Retype the line where "none -> grey brick G5 level 1" appears and each line that follows it down to the last line of the records below. Leave the pictures out.

(Beginning of Dataset)

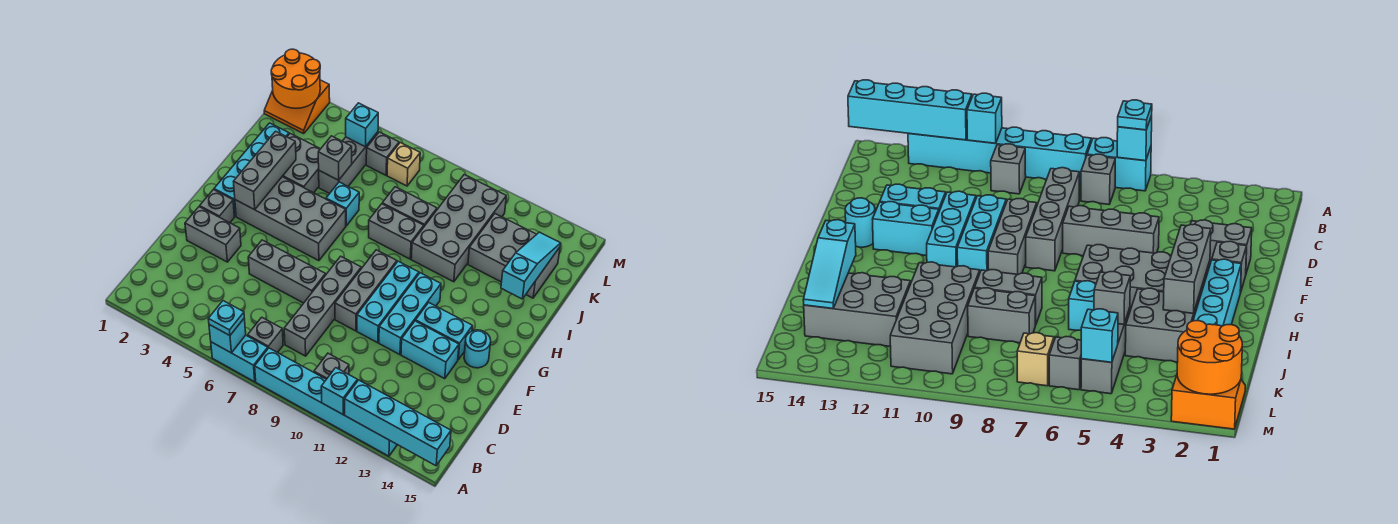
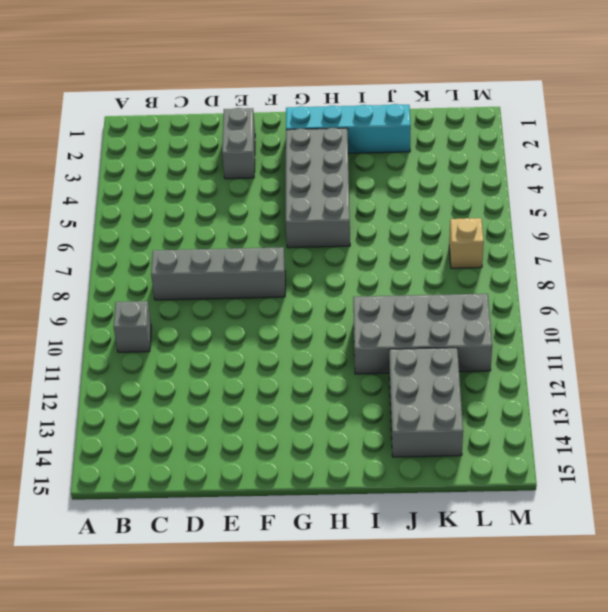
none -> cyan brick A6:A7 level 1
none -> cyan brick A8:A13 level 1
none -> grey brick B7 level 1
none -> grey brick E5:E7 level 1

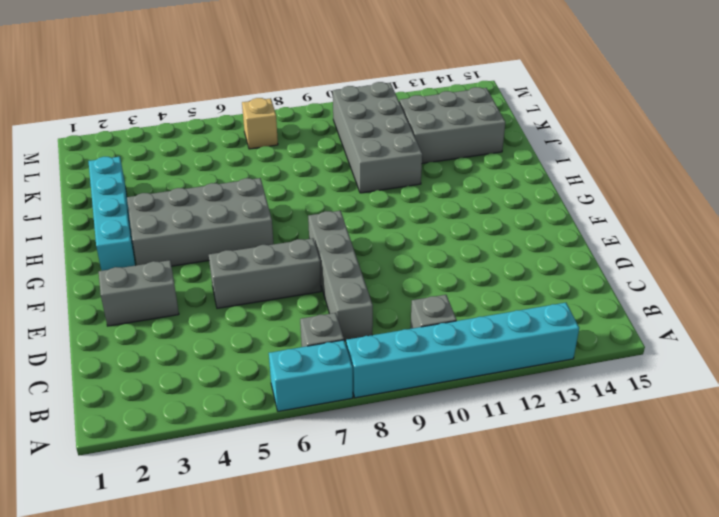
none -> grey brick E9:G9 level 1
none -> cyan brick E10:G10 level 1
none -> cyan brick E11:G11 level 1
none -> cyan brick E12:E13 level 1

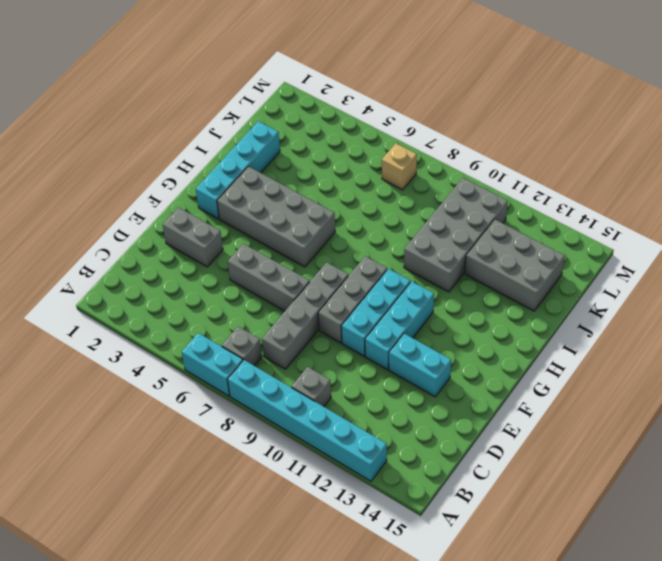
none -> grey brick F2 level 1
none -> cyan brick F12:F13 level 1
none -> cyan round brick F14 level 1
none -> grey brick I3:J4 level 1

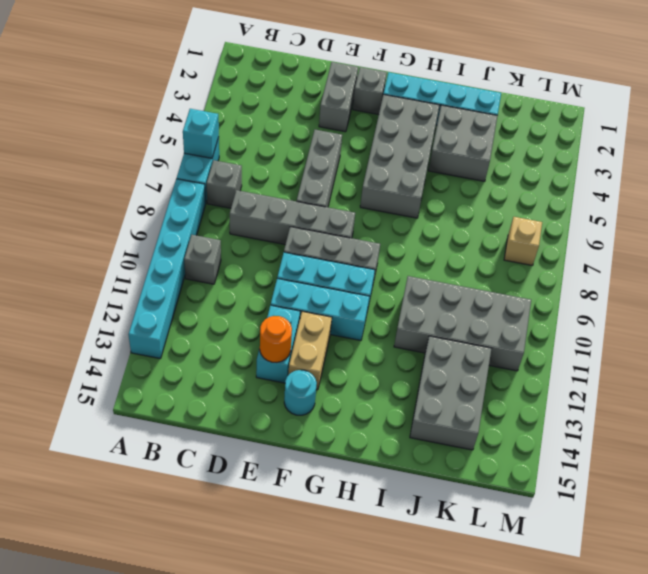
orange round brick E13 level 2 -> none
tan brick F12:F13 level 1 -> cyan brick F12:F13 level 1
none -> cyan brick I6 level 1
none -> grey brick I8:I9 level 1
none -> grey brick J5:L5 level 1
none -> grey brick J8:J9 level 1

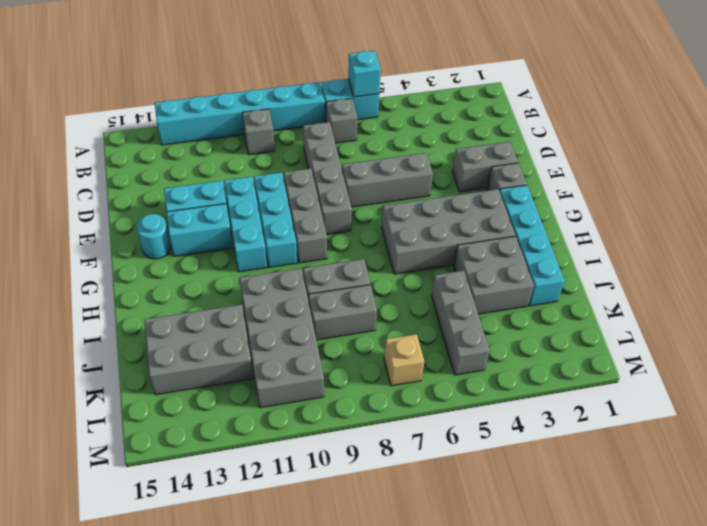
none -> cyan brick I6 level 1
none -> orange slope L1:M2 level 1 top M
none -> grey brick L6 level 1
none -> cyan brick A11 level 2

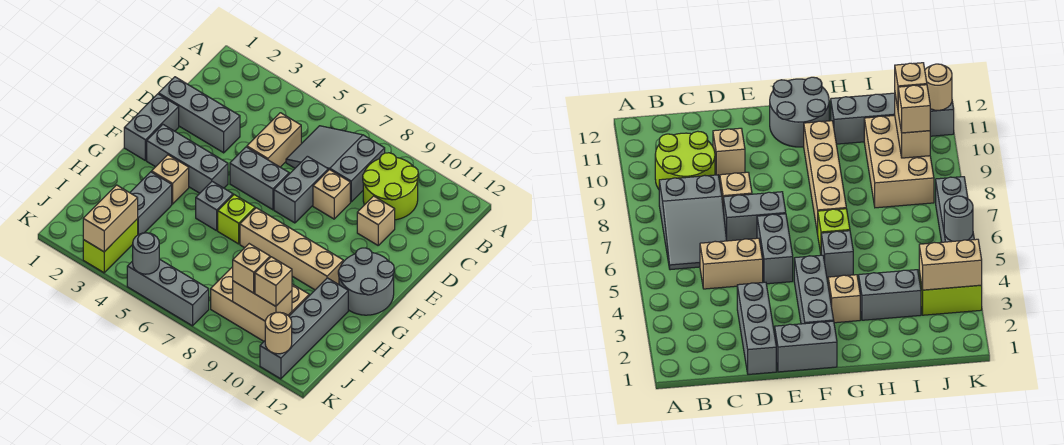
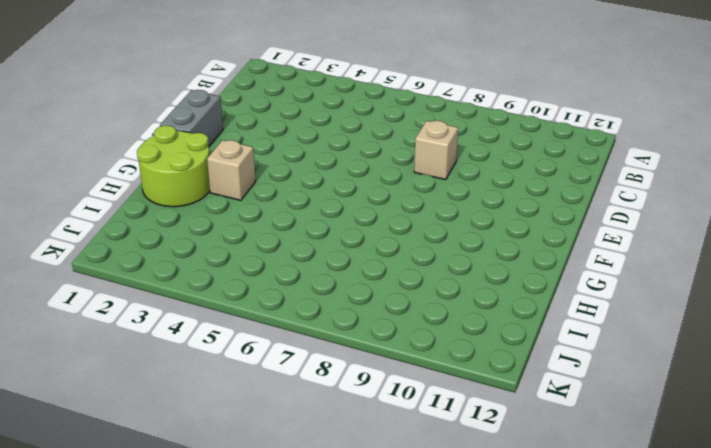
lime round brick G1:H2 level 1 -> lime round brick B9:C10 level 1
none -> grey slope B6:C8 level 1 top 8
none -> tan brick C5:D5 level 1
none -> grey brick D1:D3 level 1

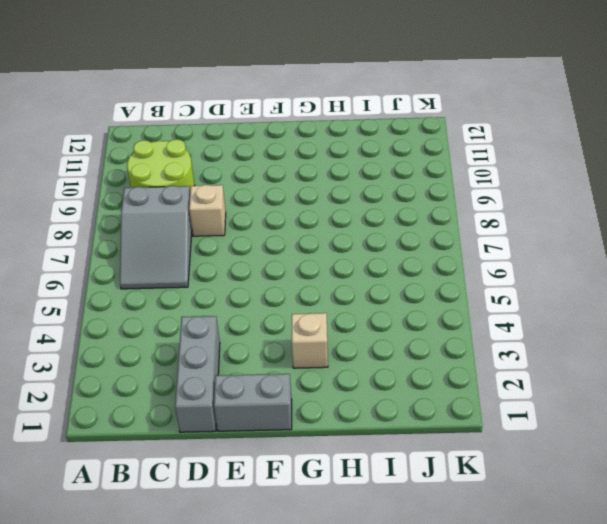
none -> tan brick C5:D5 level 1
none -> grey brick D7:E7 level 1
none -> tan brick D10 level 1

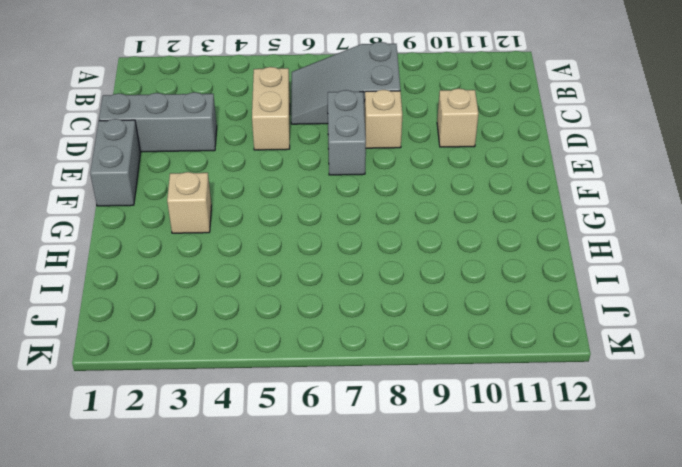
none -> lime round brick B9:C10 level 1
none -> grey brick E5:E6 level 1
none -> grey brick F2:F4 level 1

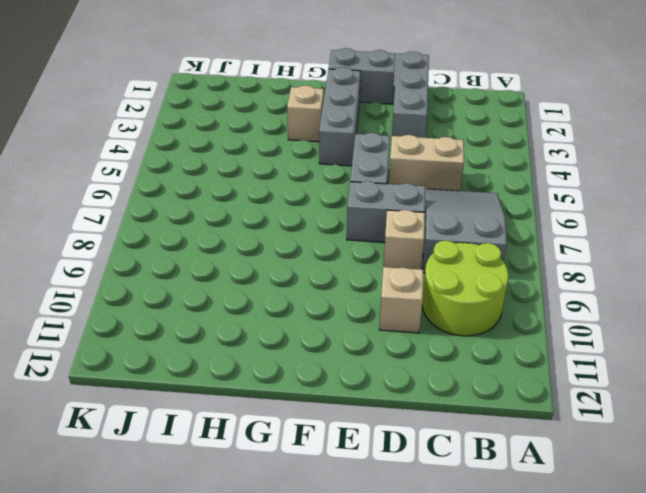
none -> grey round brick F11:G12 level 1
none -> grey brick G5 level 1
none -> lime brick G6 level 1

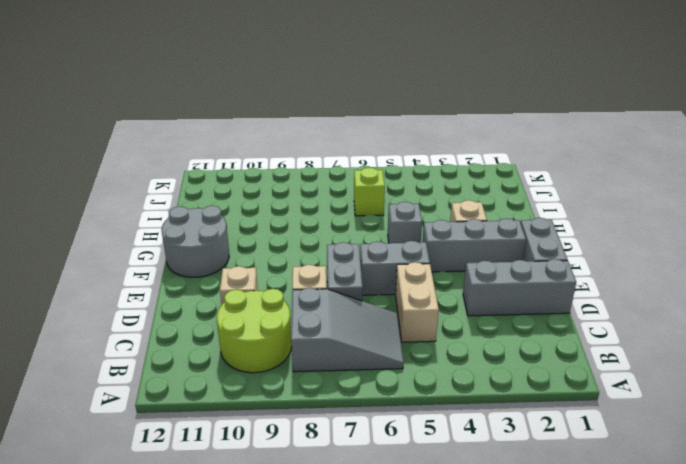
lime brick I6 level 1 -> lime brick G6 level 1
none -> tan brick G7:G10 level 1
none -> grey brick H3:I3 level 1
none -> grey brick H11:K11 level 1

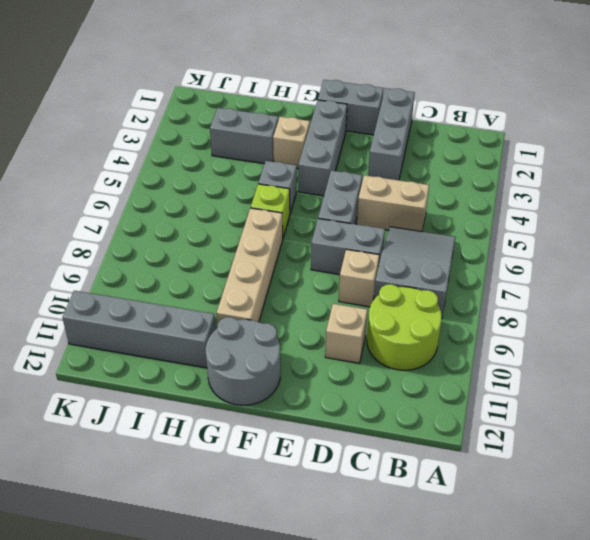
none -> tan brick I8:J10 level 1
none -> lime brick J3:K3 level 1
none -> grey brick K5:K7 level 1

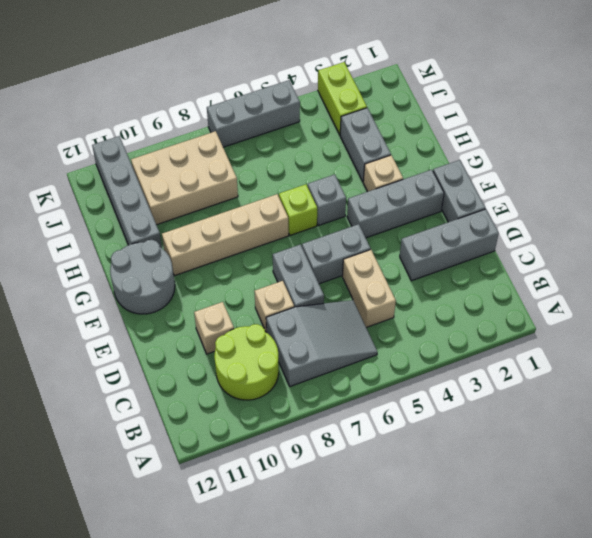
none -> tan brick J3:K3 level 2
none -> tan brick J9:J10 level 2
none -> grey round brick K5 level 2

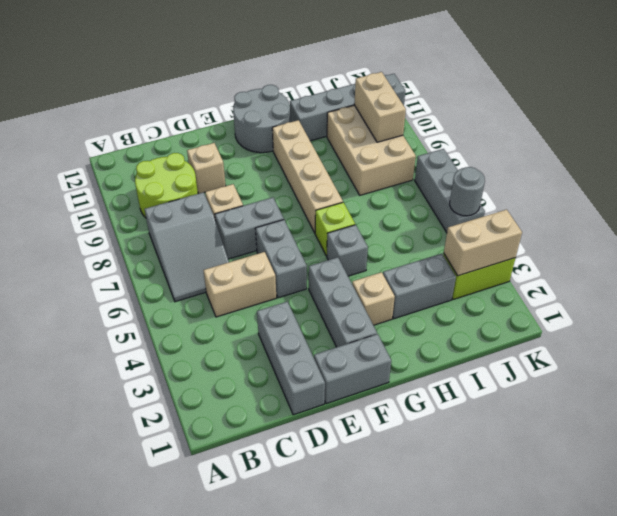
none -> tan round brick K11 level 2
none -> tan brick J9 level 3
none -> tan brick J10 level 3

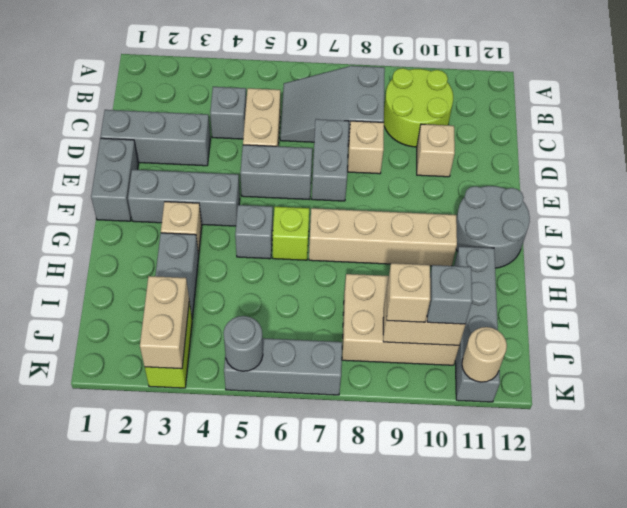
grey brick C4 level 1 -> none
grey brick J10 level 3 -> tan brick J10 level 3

(End of Dataset)

_Task solution_.
none -> grey brick G5 level 1
none -> lime brick G6 level 1

lime brick I6 level 1 -> lime brick G6 level 1
none -> tan brick G7:G10 level 1
none -> grey brick H3:I3 level 1
none -> grey brick H11:K11 level 1

none -> tan brick I8:J10 level 1
none -> lime brick J3:K3 level 1
none -> grey brick K5:K7 level 1

none -> tan brick J3:K3 level 2
none -> tan brick J9:J10 level 2
none -> grey round brick K5 level 2

none -> tan round brick K11 level 2
none -> tan brick J9 level 3
none -> tan brick J10 level 3

grey brick C4 level 1 -> none
grey brick J10 level 3 -> tan brick J10 level 3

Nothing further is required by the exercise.